• ASSIGNMENT: Where a line contains "brown nut: 3 -> 4", start there and write out that line and each one after it, word for word, through the final line of the entries; add nothing else.

Scene edit records

________

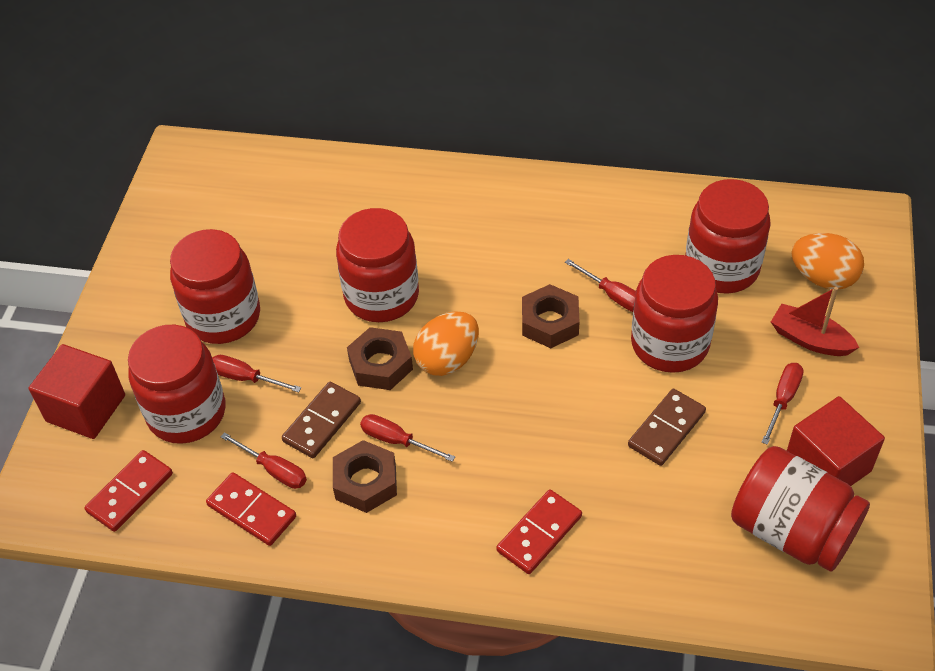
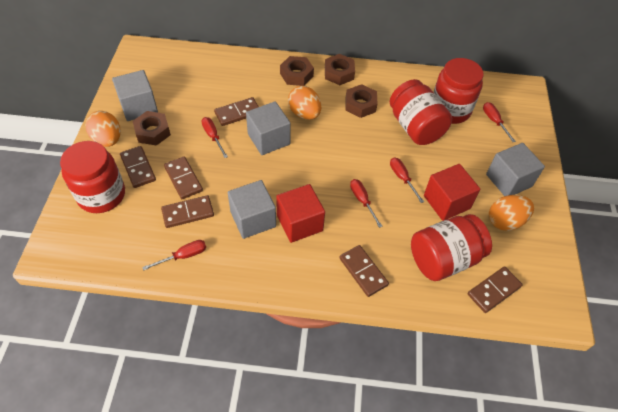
brown domino: 2 -> 6
brown nut: 3 -> 4
grey cube: 0 -> 4
orange egg: 2 -> 3
red boat: 1 -> 0
red domino: 3 -> 0
red jar: 6 -> 4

________

• RESPONSE AREA:
brown nut: 3 -> 4
grey cube: 0 -> 4
orange egg: 2 -> 3
red boat: 1 -> 0
red domino: 3 -> 0
red jar: 6 -> 4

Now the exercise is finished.